SOURCE DATA Block Start

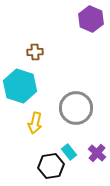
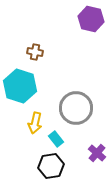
purple hexagon: rotated 10 degrees counterclockwise
brown cross: rotated 14 degrees clockwise
cyan rectangle: moved 13 px left, 13 px up
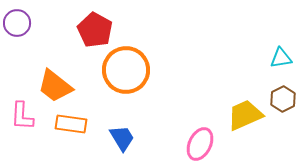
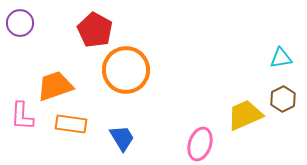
purple circle: moved 3 px right
orange trapezoid: rotated 123 degrees clockwise
pink ellipse: rotated 8 degrees counterclockwise
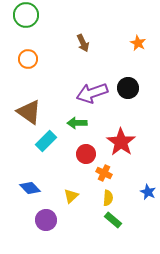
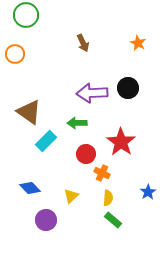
orange circle: moved 13 px left, 5 px up
purple arrow: rotated 16 degrees clockwise
orange cross: moved 2 px left
blue star: rotated 14 degrees clockwise
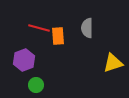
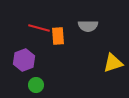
gray semicircle: moved 1 px right, 2 px up; rotated 90 degrees counterclockwise
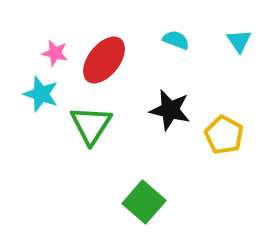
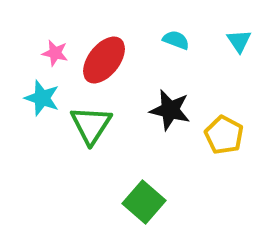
cyan star: moved 1 px right, 4 px down
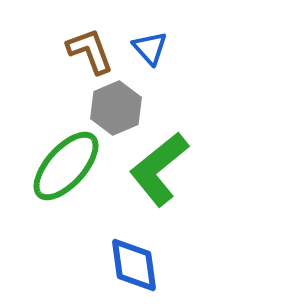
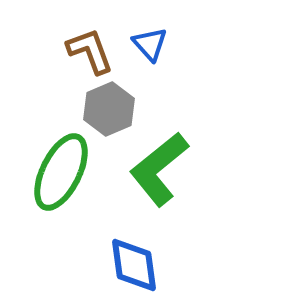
blue triangle: moved 4 px up
gray hexagon: moved 7 px left, 1 px down
green ellipse: moved 5 px left, 6 px down; rotated 16 degrees counterclockwise
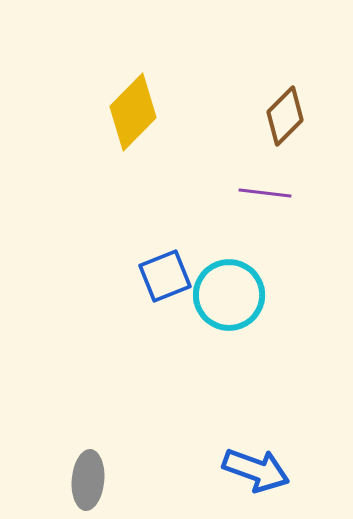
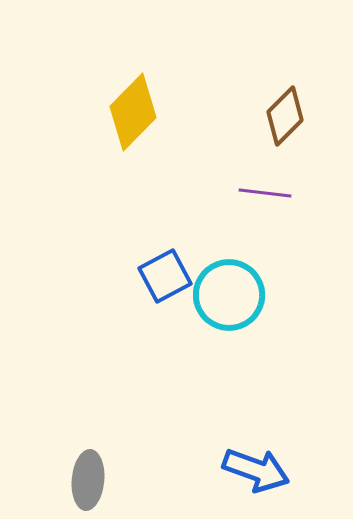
blue square: rotated 6 degrees counterclockwise
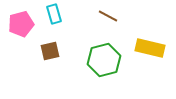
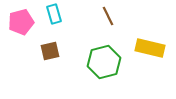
brown line: rotated 36 degrees clockwise
pink pentagon: moved 2 px up
green hexagon: moved 2 px down
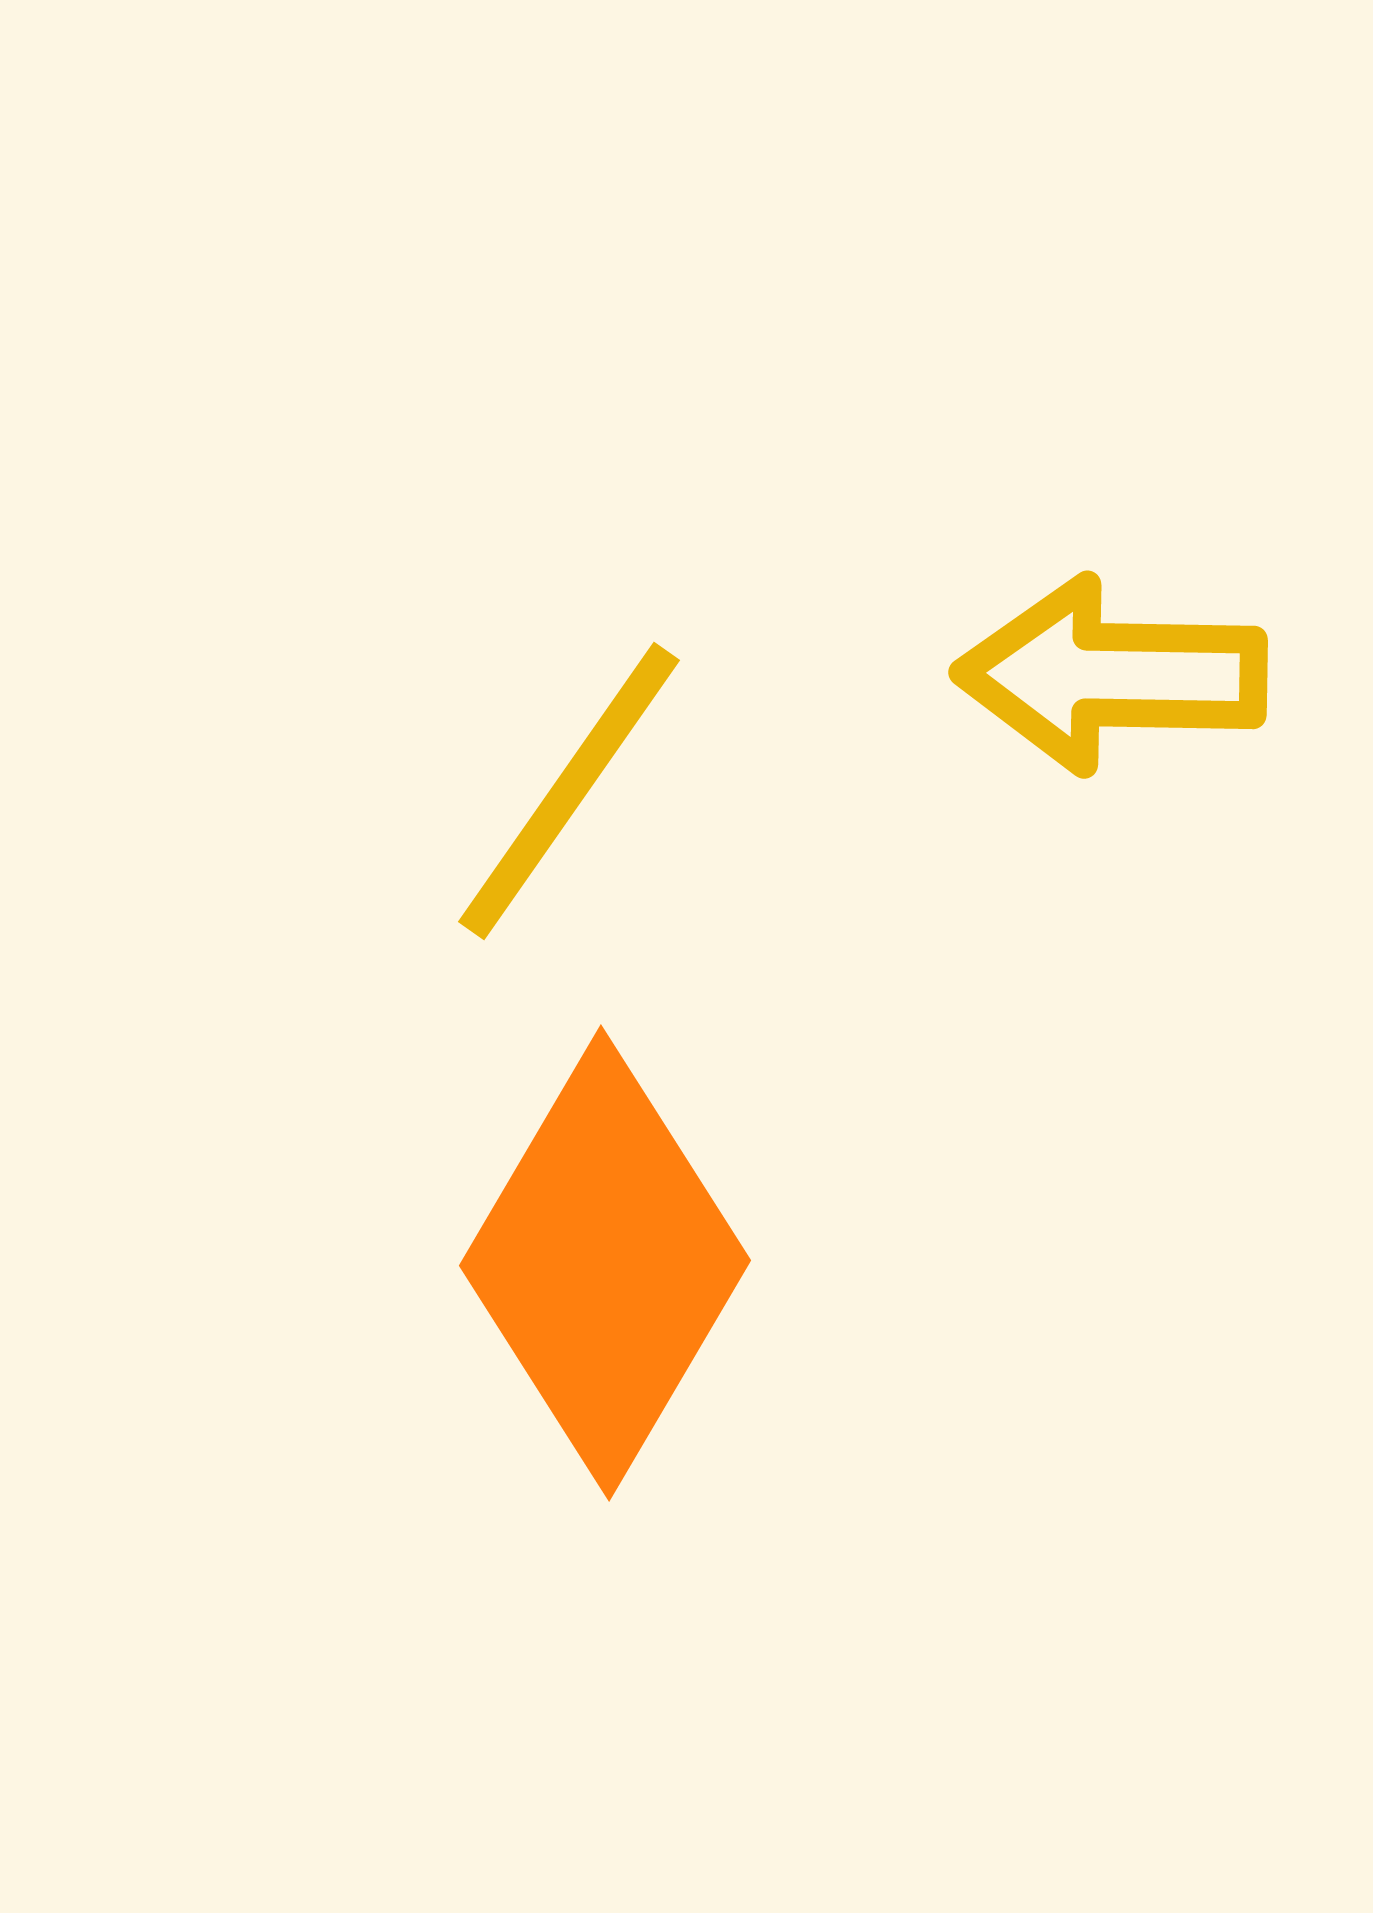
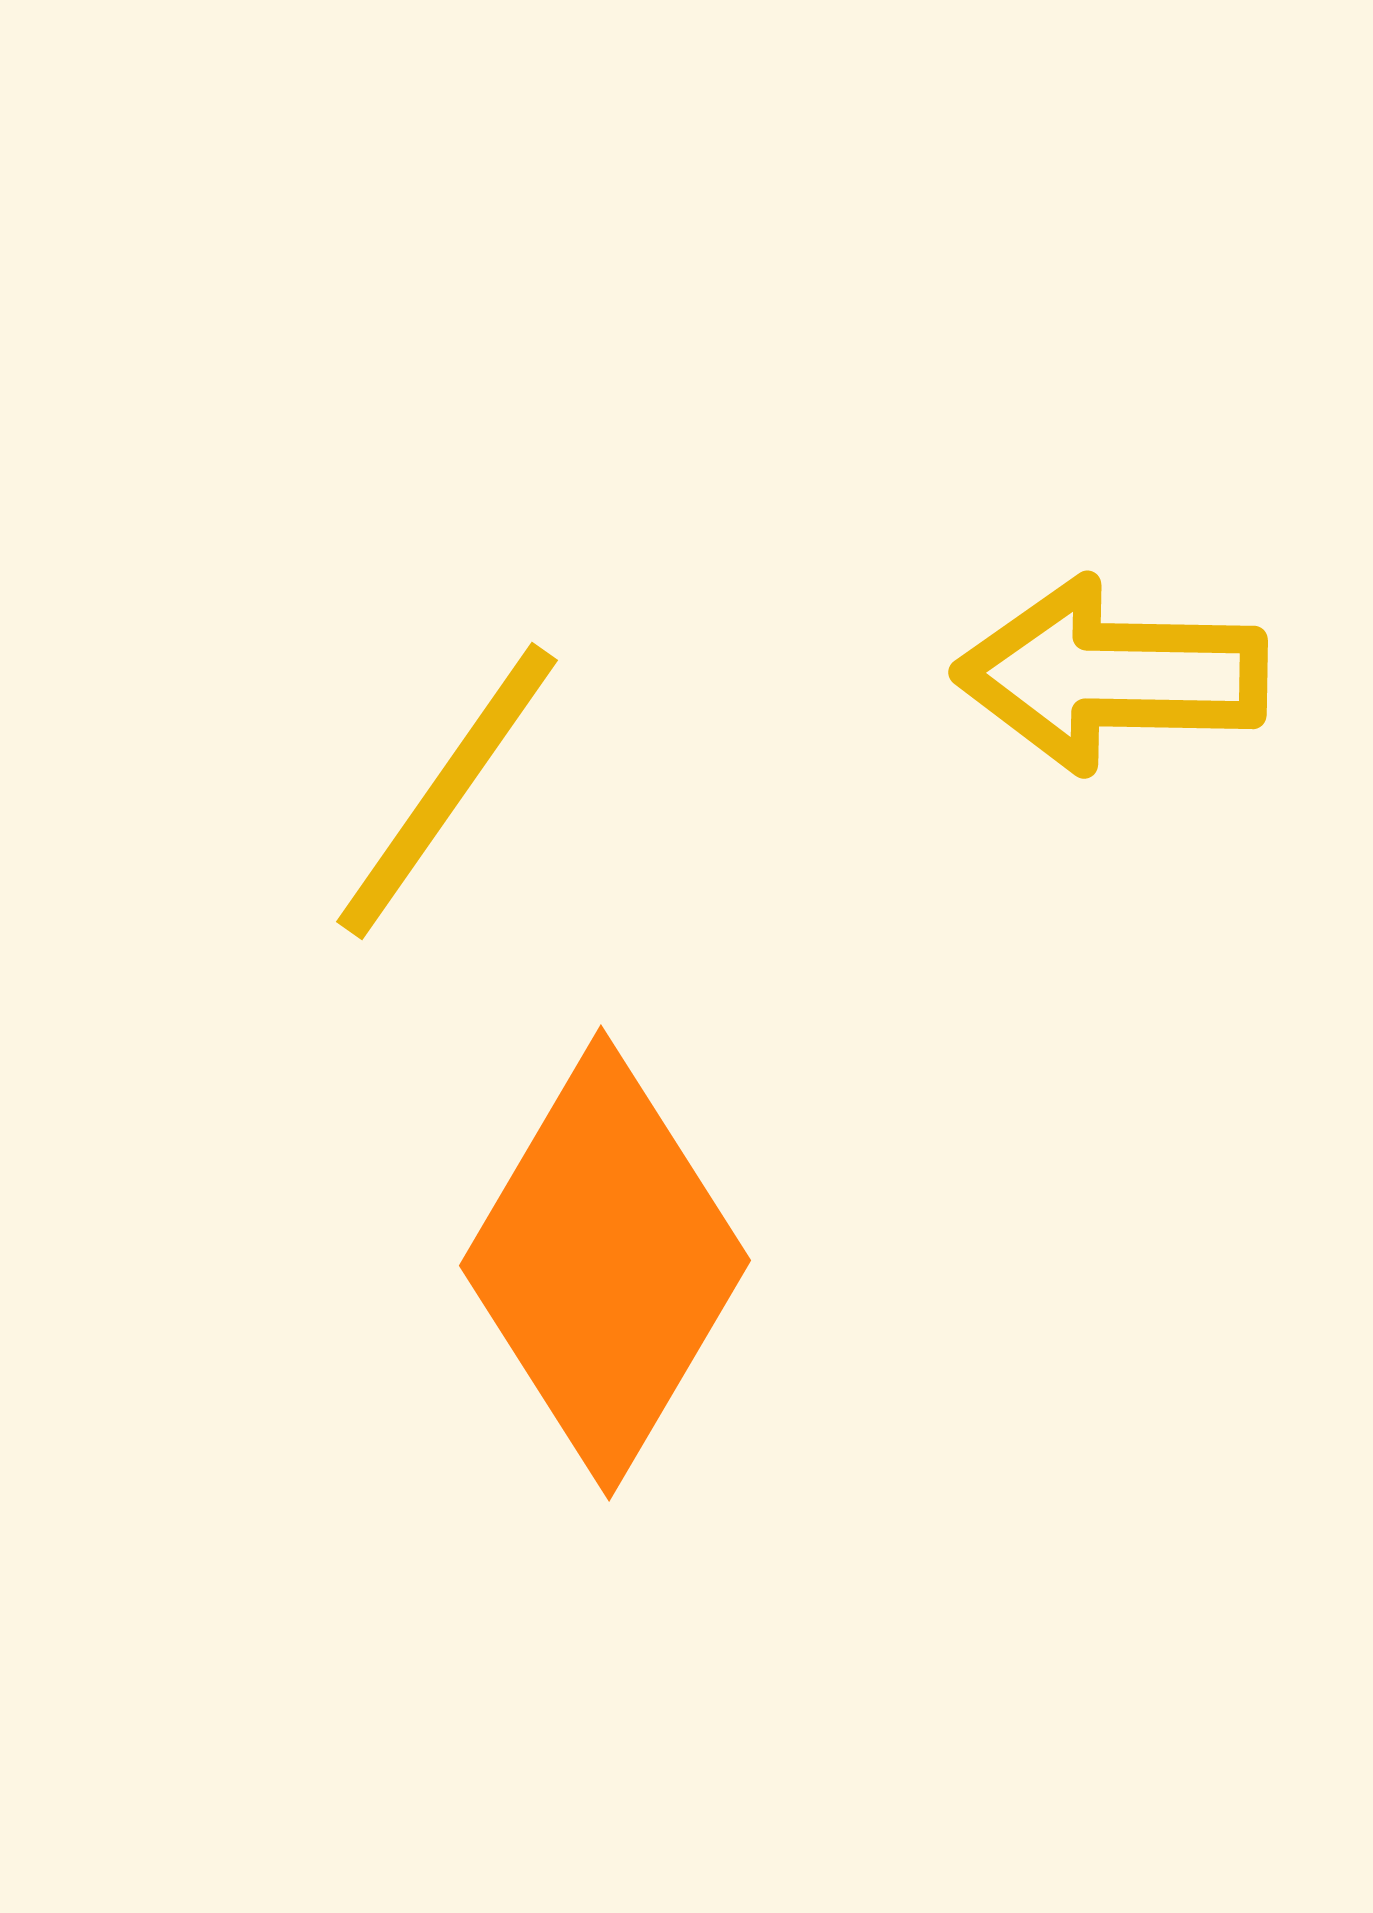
yellow line: moved 122 px left
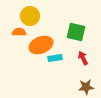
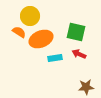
orange semicircle: rotated 32 degrees clockwise
orange ellipse: moved 6 px up
red arrow: moved 4 px left, 4 px up; rotated 40 degrees counterclockwise
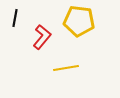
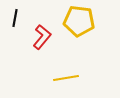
yellow line: moved 10 px down
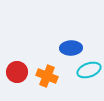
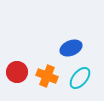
blue ellipse: rotated 20 degrees counterclockwise
cyan ellipse: moved 9 px left, 8 px down; rotated 30 degrees counterclockwise
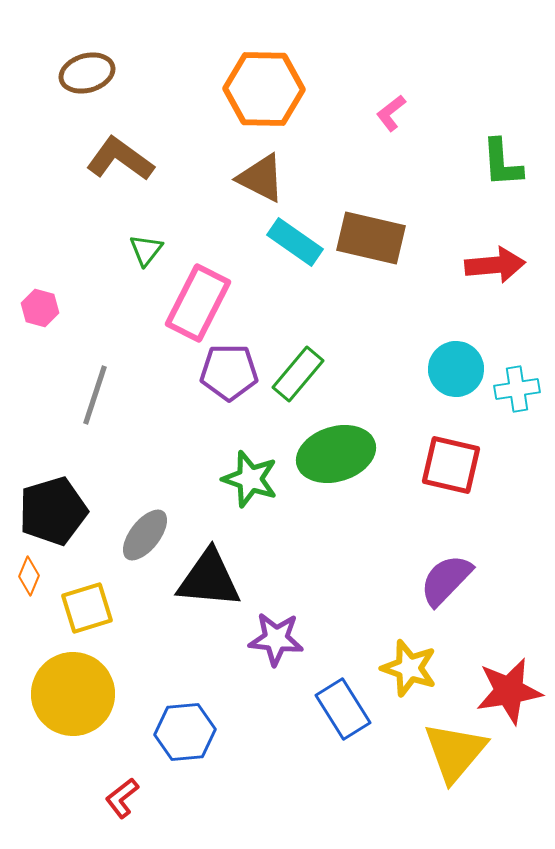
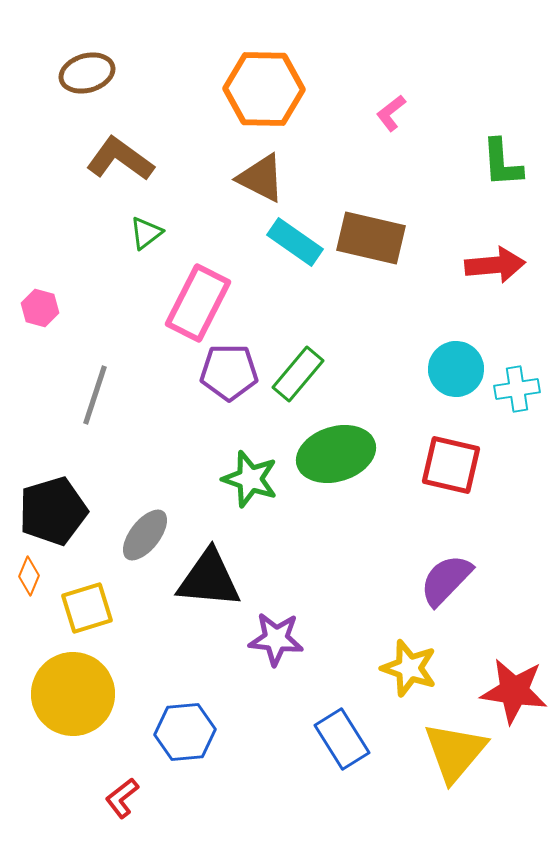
green triangle: moved 17 px up; rotated 15 degrees clockwise
red star: moved 5 px right; rotated 18 degrees clockwise
blue rectangle: moved 1 px left, 30 px down
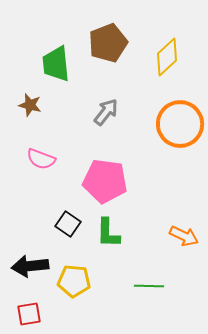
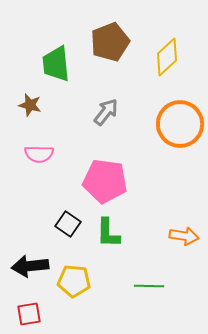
brown pentagon: moved 2 px right, 1 px up
pink semicircle: moved 2 px left, 5 px up; rotated 20 degrees counterclockwise
orange arrow: rotated 16 degrees counterclockwise
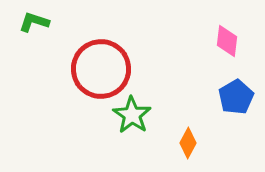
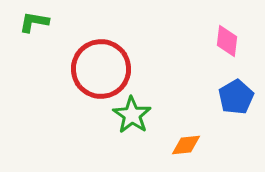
green L-shape: rotated 8 degrees counterclockwise
orange diamond: moved 2 px left, 2 px down; rotated 56 degrees clockwise
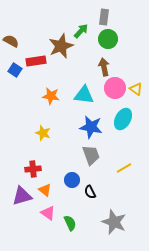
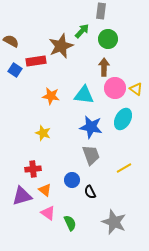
gray rectangle: moved 3 px left, 6 px up
green arrow: moved 1 px right
brown arrow: rotated 12 degrees clockwise
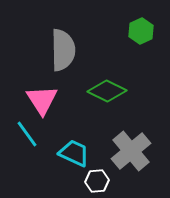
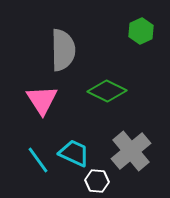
cyan line: moved 11 px right, 26 px down
white hexagon: rotated 10 degrees clockwise
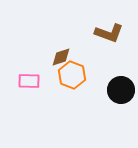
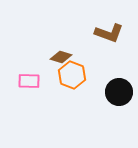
brown diamond: rotated 35 degrees clockwise
black circle: moved 2 px left, 2 px down
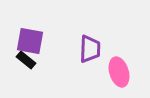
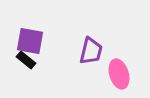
purple trapezoid: moved 1 px right, 2 px down; rotated 12 degrees clockwise
pink ellipse: moved 2 px down
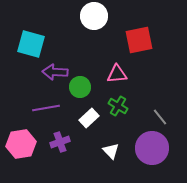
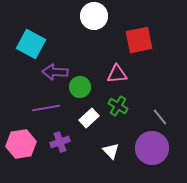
cyan square: rotated 12 degrees clockwise
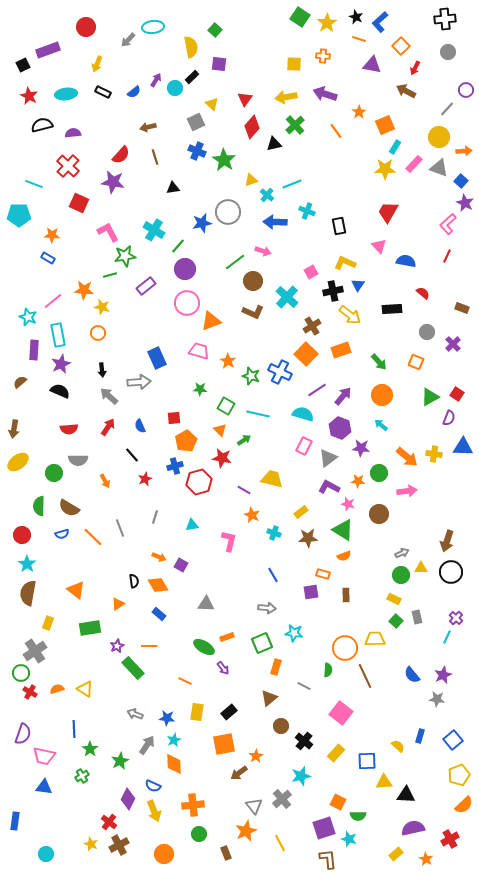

SOURCE DATA Block End

* _TASK ITEM_:
The result should be an exact copy of only the lines above from the one that holds "green hexagon: moved 2 px down" through the one that holds "blue rectangle: moved 1 px left, 30 px down", both ends included, without pictures.

* _SOLUTION_:
green hexagon: moved 2 px down
yellow line: moved 122 px left
orange semicircle: rotated 32 degrees clockwise
orange ellipse: moved 6 px up
red arrow: moved 4 px left, 4 px up; rotated 40 degrees counterclockwise
yellow line: moved 10 px down
blue ellipse: rotated 20 degrees counterclockwise
cyan ellipse: moved 9 px left, 8 px down; rotated 30 degrees counterclockwise
green triangle: moved 17 px up; rotated 15 degrees clockwise
red star: moved 5 px right; rotated 18 degrees clockwise
blue rectangle: moved 1 px left, 30 px down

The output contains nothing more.